Before-and-after change records
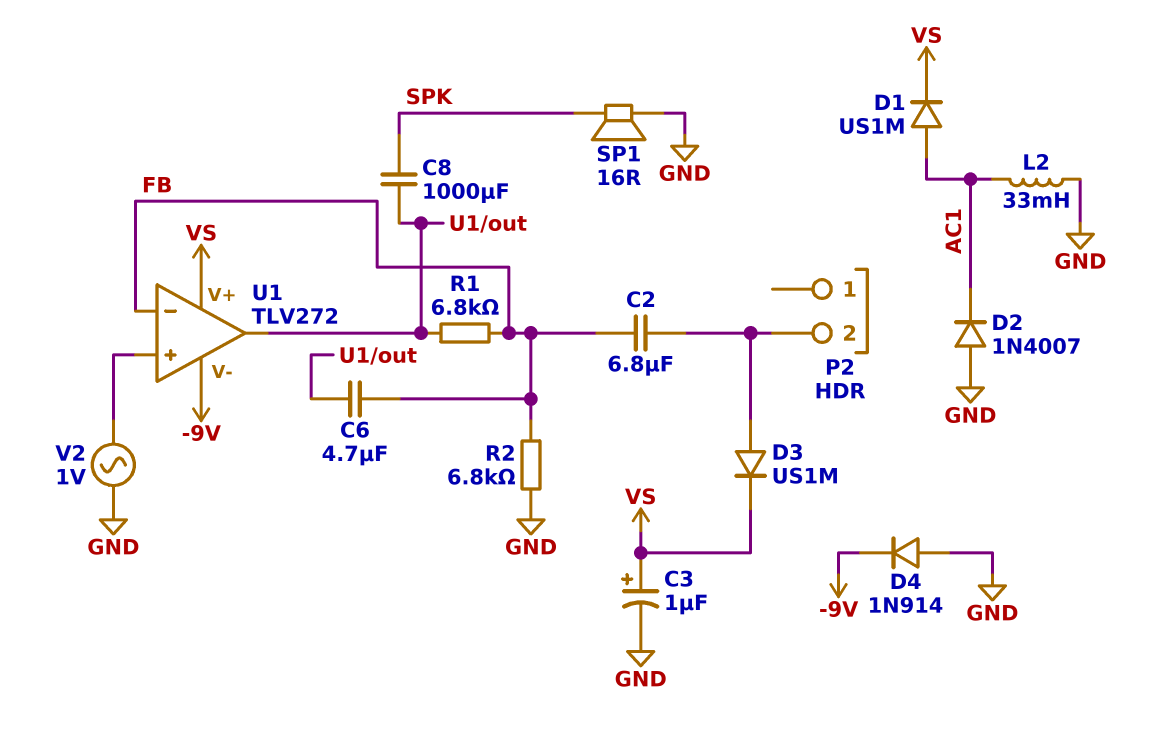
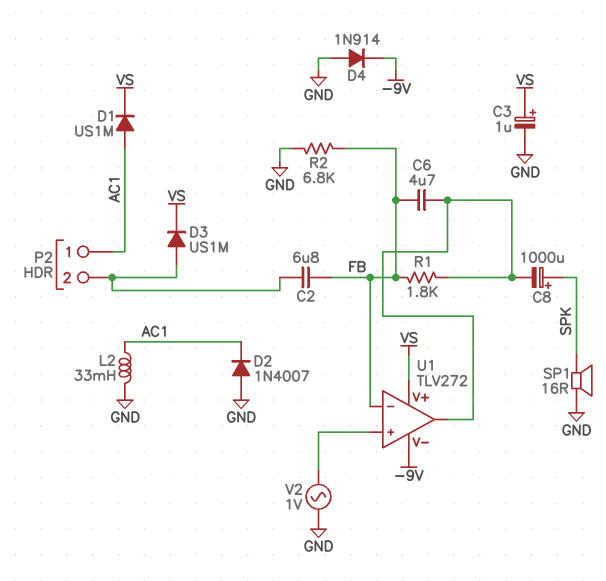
C8: 1000uF (SPK, U1/out) -> 1000uF (plus SPK, minus U1/out)
P2 pin 1: none -> AC1
R1: 6.8k (FB, U1/out) -> 1.8k (FB, U1/out)

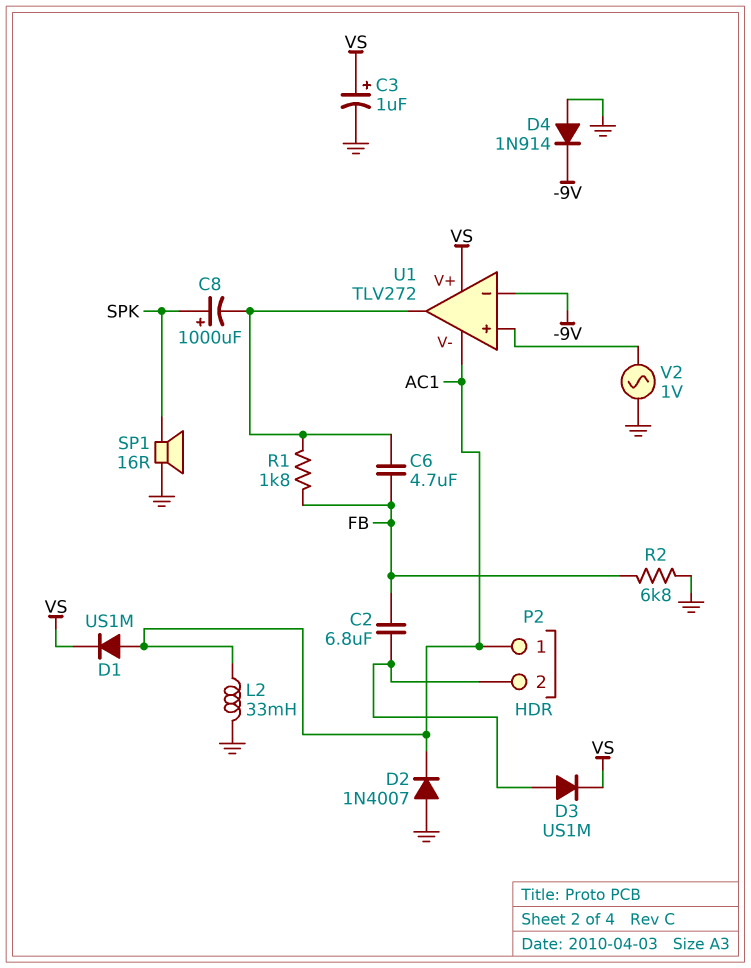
U1 pin V-: -9V -> AC1
U1 pin in-: FB -> -9V

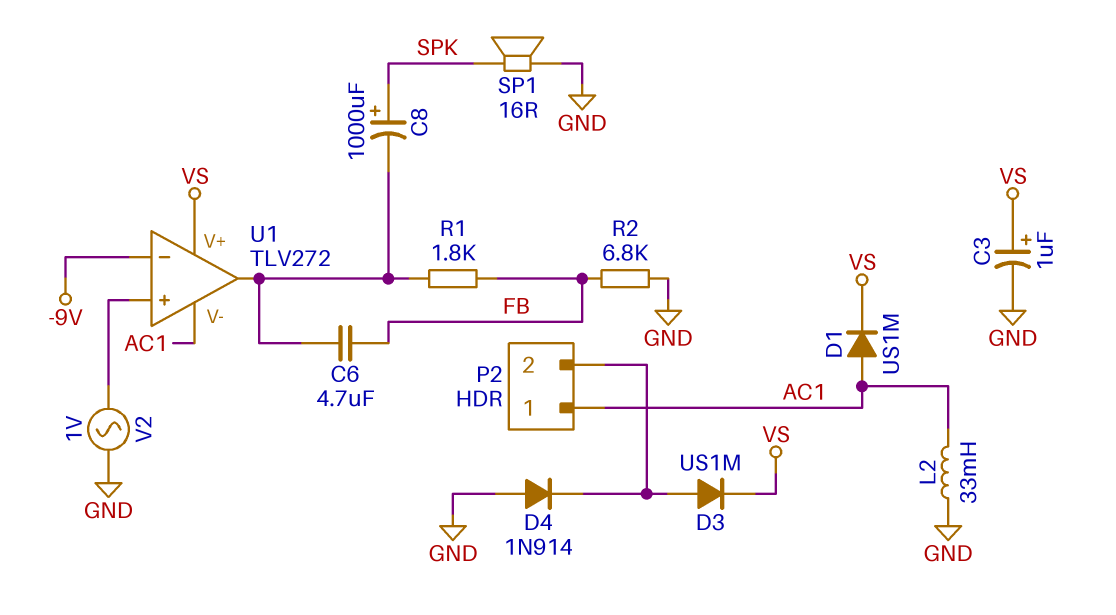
C2: 6.8uF (FB, P2/2) -> none
D2: diode 1N4007 (A GND, K AC1) -> none
D4: diode 1N914 (A GND, K -9V) -> diode 1N914 (A GND, K P2/2)

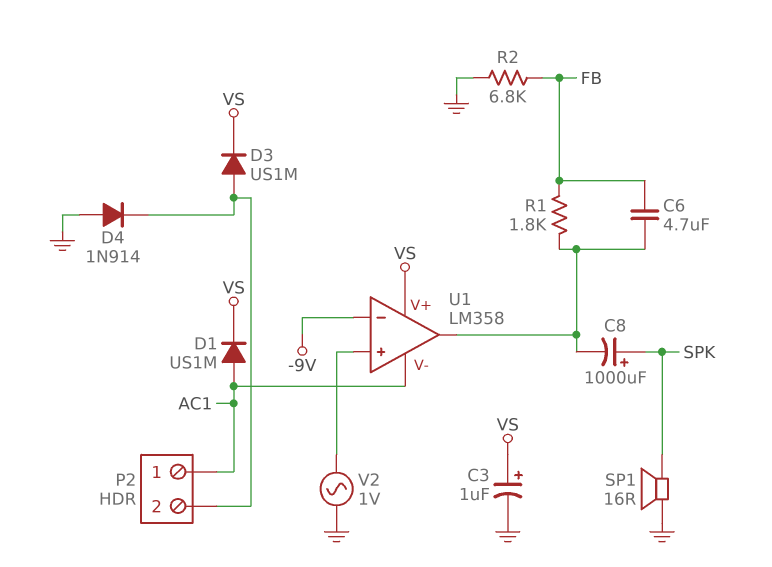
L2: 33mH (AC1, GND) -> none
U1: TLV272 -> LM358

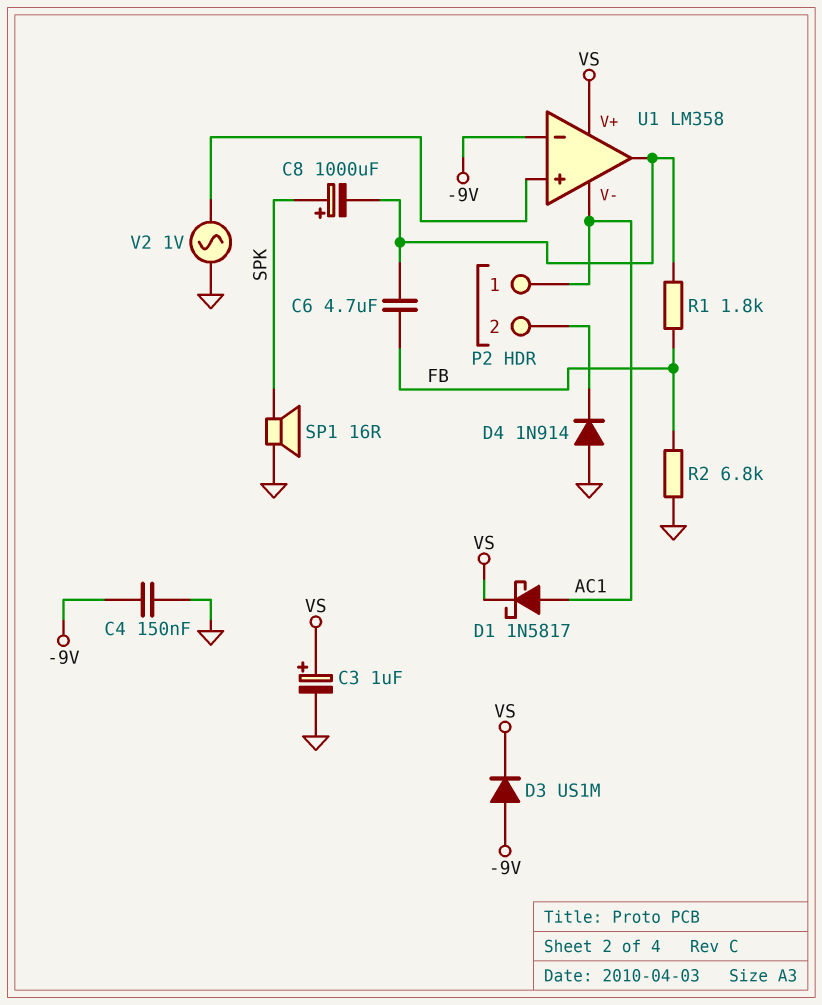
C4: none -> 150nF (-9V, GND)
D1: diode US1M (A AC1, K VS) -> schottky 1N5817 (A AC1, K VS)
D3: diode US1M (A P2/2, K VS) -> diode US1M (A -9V, K VS)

● **What you have to do**:
Exact repetition of all the records is required, with the pictures excluded.

● **Solution to this problem**:
C8: 1000uF (SPK, U1/out) -> 1000uF (plus SPK, minus U1/out)
P2 pin 1: none -> AC1
R1: 6.8k (FB, U1/out) -> 1.8k (FB, U1/out)

U1 pin V-: -9V -> AC1
U1 pin in-: FB -> -9V

C2: 6.8uF (FB, P2/2) -> none
D2: diode 1N4007 (A GND, K AC1) -> none
D4: diode 1N914 (A GND, K -9V) -> diode 1N914 (A GND, K P2/2)

L2: 33mH (AC1, GND) -> none
U1: TLV272 -> LM358

C4: none -> 150nF (-9V, GND)
D1: diode US1M (A AC1, K VS) -> schottky 1N5817 (A AC1, K VS)
D3: diode US1M (A P2/2, K VS) -> diode US1M (A -9V, K VS)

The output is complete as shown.